INSTRUCTIONS FOR THE TASK:
Reproduce word for word the line holding "black slope C5:C6" and all lines after it in the data, through the end, leaving out pictures.

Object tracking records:

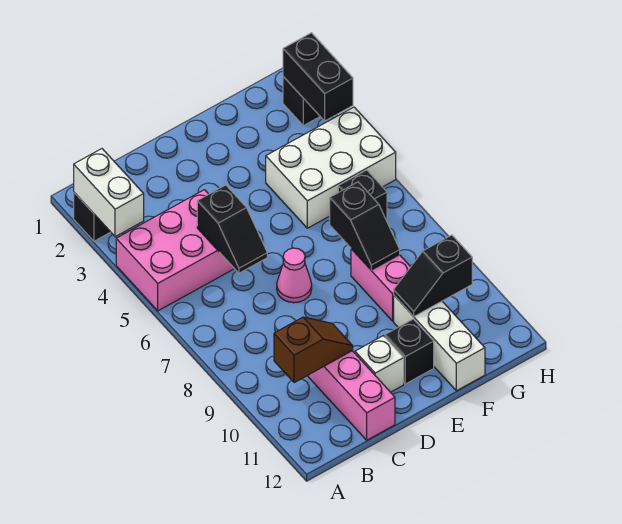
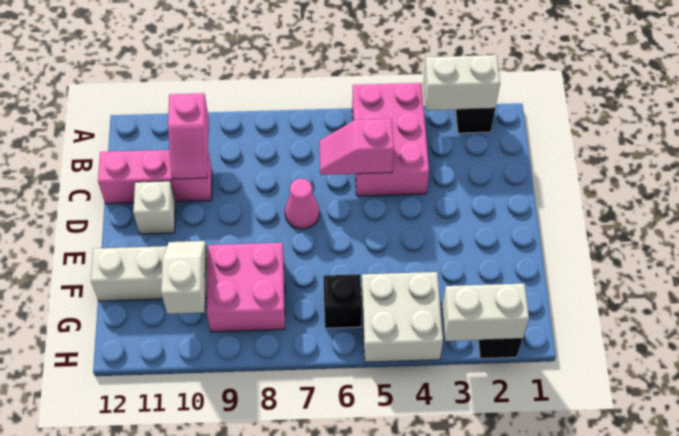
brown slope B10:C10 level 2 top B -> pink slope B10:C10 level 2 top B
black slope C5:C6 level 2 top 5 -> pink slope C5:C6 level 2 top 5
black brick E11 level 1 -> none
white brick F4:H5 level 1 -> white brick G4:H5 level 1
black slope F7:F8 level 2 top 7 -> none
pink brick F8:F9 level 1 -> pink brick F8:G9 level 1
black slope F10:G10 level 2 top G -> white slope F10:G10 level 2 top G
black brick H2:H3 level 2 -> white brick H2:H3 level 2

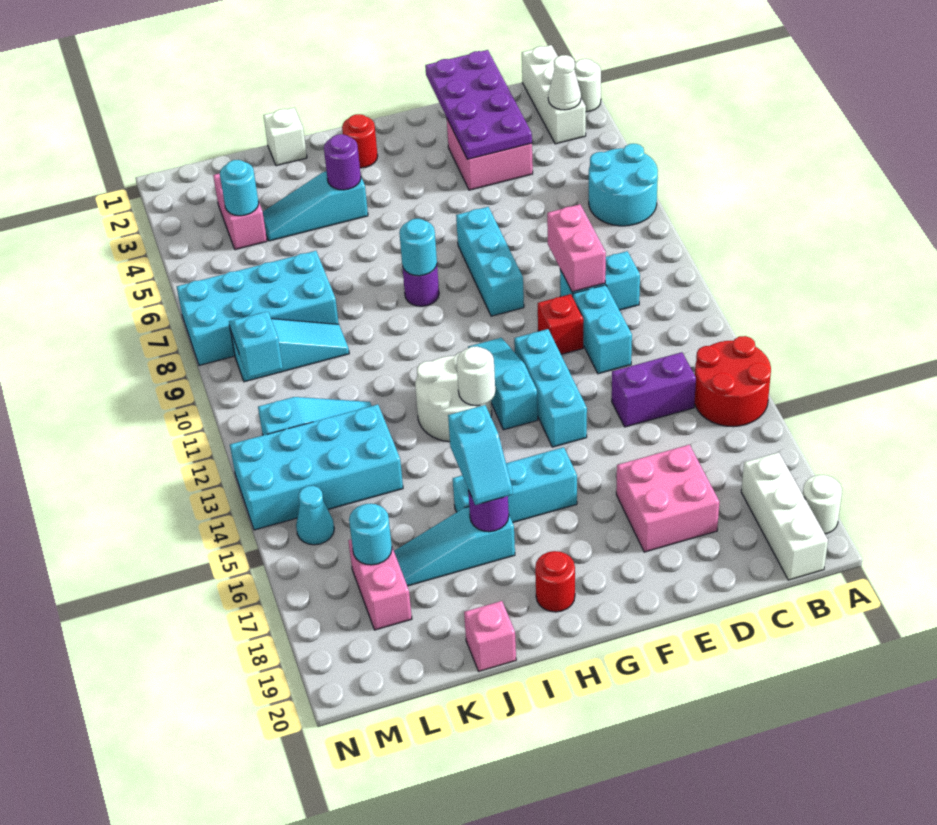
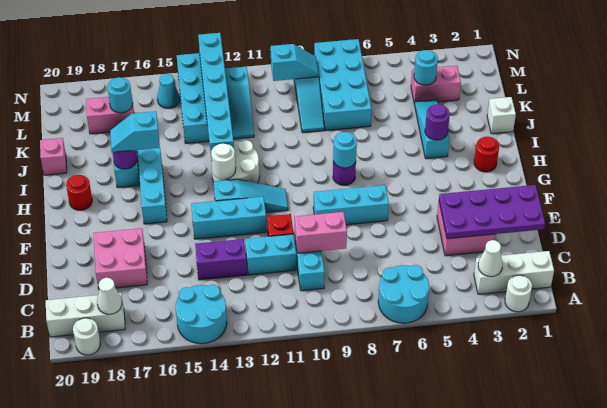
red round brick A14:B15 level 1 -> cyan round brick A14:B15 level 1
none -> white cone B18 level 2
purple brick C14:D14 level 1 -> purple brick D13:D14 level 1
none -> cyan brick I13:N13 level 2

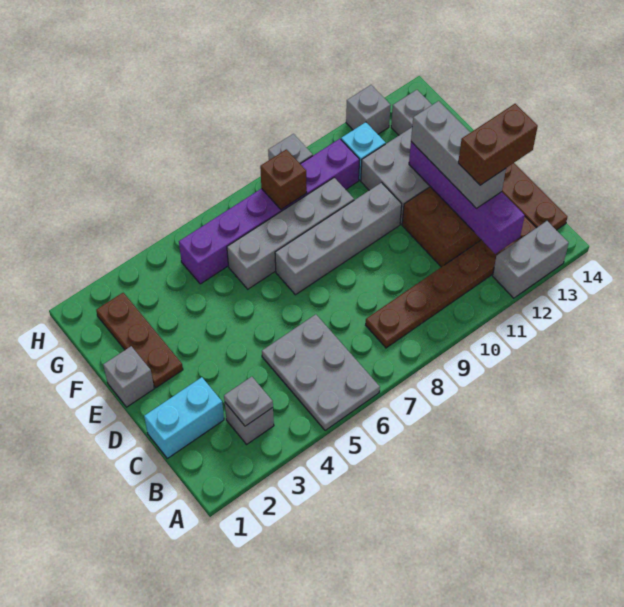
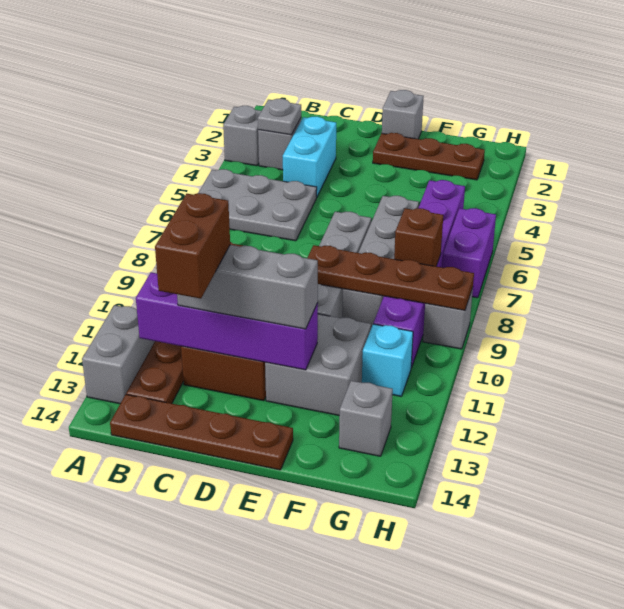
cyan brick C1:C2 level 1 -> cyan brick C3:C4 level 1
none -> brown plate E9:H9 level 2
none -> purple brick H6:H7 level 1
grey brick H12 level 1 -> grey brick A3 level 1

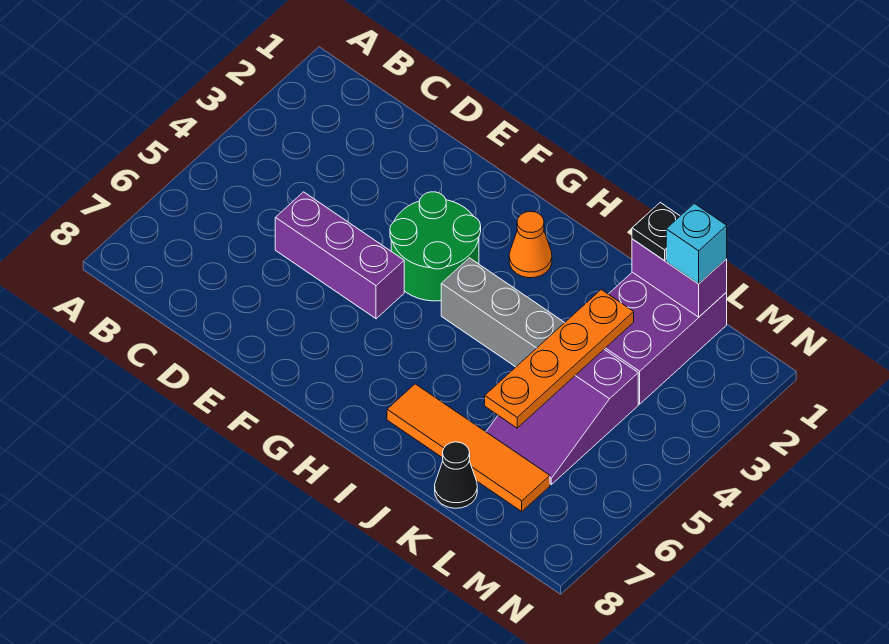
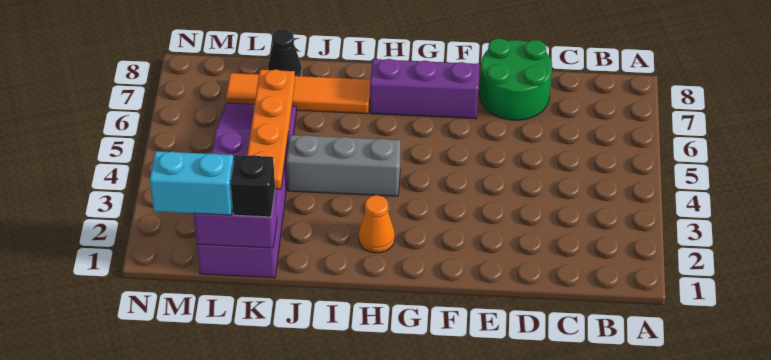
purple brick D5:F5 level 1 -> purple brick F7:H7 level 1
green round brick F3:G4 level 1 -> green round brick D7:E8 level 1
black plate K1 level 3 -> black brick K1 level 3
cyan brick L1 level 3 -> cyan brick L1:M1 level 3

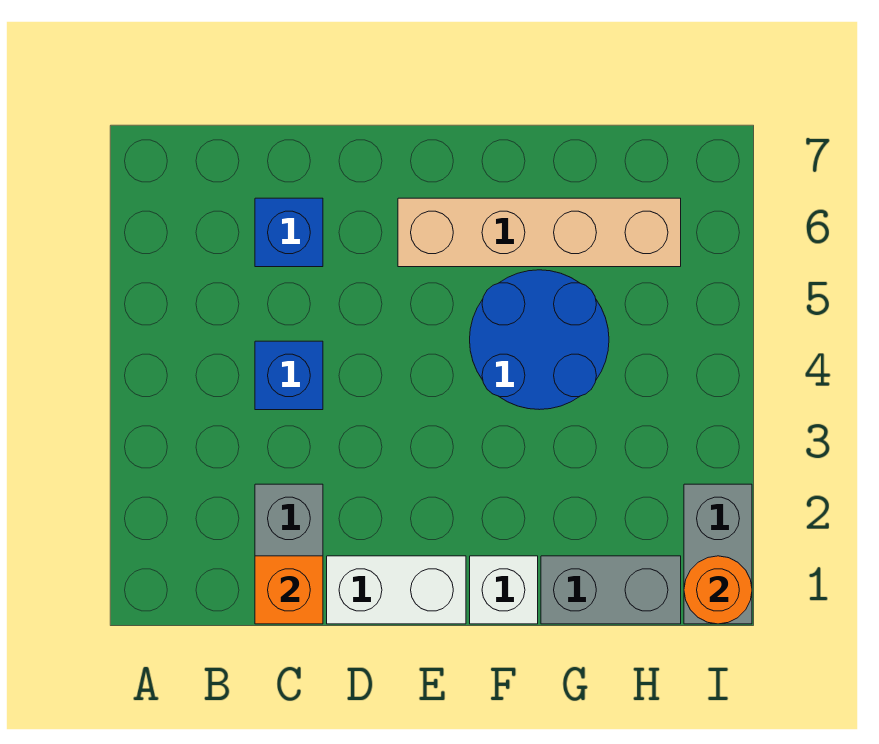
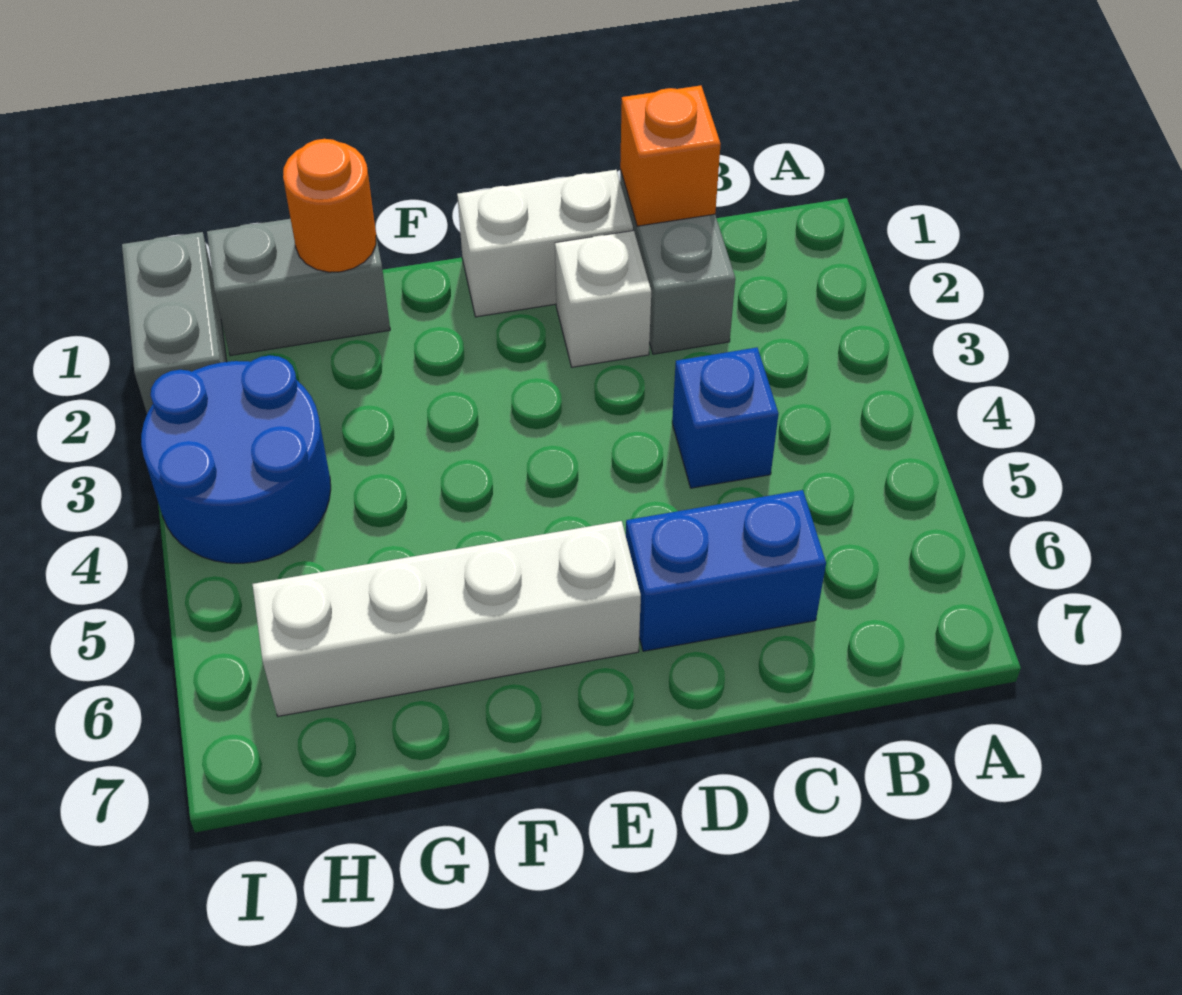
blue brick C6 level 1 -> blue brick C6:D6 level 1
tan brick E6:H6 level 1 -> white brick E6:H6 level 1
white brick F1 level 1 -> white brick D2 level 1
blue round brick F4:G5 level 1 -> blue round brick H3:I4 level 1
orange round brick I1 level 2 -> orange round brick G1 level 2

ANSWER TO THIS EXERCISE:
black slope C5:C6 level 2 top 5 -> pink slope C5:C6 level 2 top 5
black brick E11 level 1 -> none
white brick F4:H5 level 1 -> white brick G4:H5 level 1
black slope F7:F8 level 2 top 7 -> none
pink brick F8:F9 level 1 -> pink brick F8:G9 level 1
black slope F10:G10 level 2 top G -> white slope F10:G10 level 2 top G
black brick H2:H3 level 2 -> white brick H2:H3 level 2

red round brick A14:B15 level 1 -> cyan round brick A14:B15 level 1
none -> white cone B18 level 2
purple brick C14:D14 level 1 -> purple brick D13:D14 level 1
none -> cyan brick I13:N13 level 2

cyan brick C1:C2 level 1 -> cyan brick C3:C4 level 1
none -> brown plate E9:H9 level 2
none -> purple brick H6:H7 level 1
grey brick H12 level 1 -> grey brick A3 level 1

purple brick D5:F5 level 1 -> purple brick F7:H7 level 1
green round brick F3:G4 level 1 -> green round brick D7:E8 level 1
black plate K1 level 3 -> black brick K1 level 3
cyan brick L1 level 3 -> cyan brick L1:M1 level 3

blue brick C6 level 1 -> blue brick C6:D6 level 1
tan brick E6:H6 level 1 -> white brick E6:H6 level 1
white brick F1 level 1 -> white brick D2 level 1
blue round brick F4:G5 level 1 -> blue round brick H3:I4 level 1
orange round brick I1 level 2 -> orange round brick G1 level 2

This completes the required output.